(Data entries)
------------------------------------------------

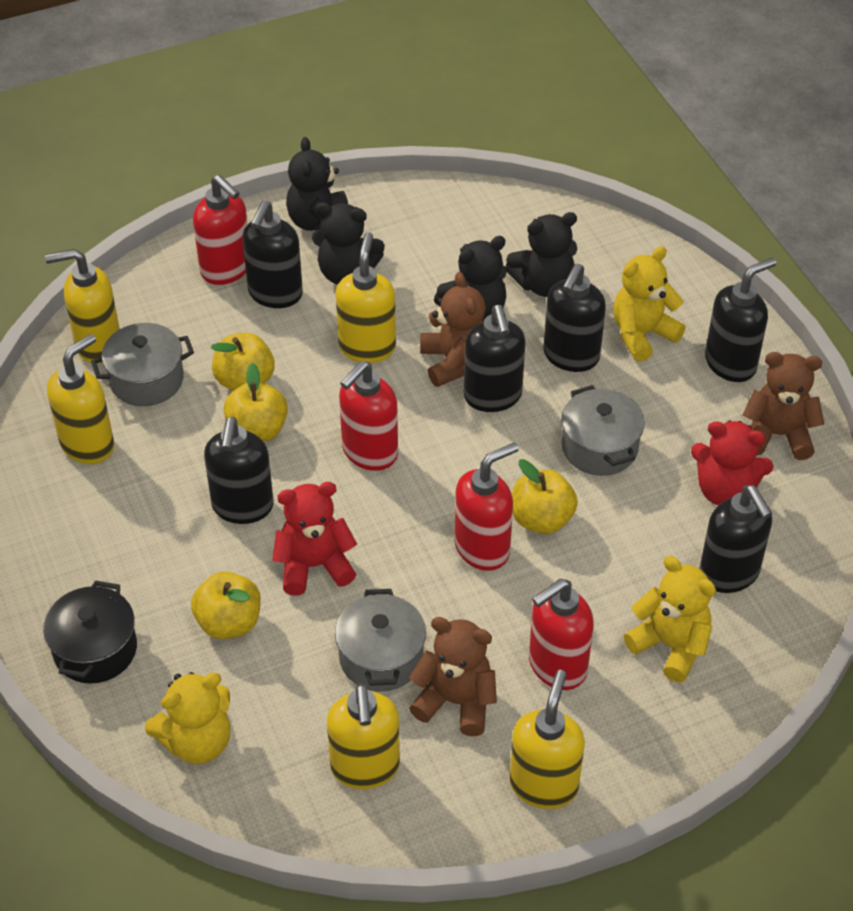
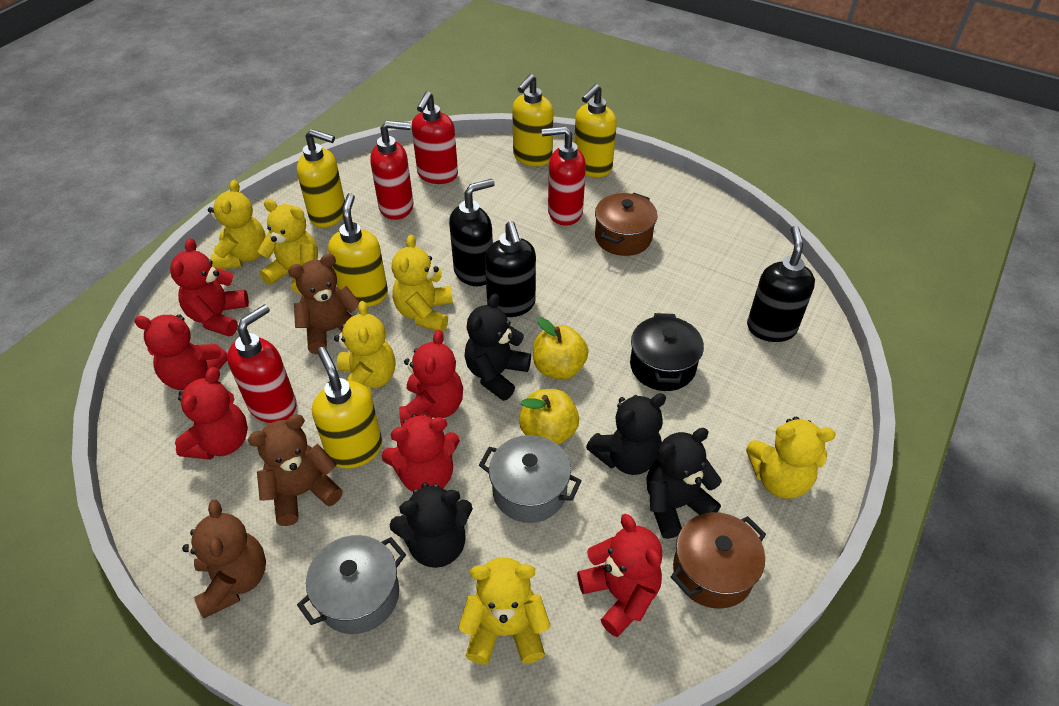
black soap dispenser: 6 -> 3
brown pot: 0 -> 2
grey pot: 3 -> 2
red teddy bear: 2 -> 6
yellow apple: 4 -> 2
yellow teddy bear: 3 -> 6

------------------------------------------------

[Problem to work on]
Each entry is to be given again exactly as it stands, with its pictures removed.

[Answer box]
black soap dispenser: 6 -> 3
brown pot: 0 -> 2
grey pot: 3 -> 2
red teddy bear: 2 -> 6
yellow apple: 4 -> 2
yellow teddy bear: 3 -> 6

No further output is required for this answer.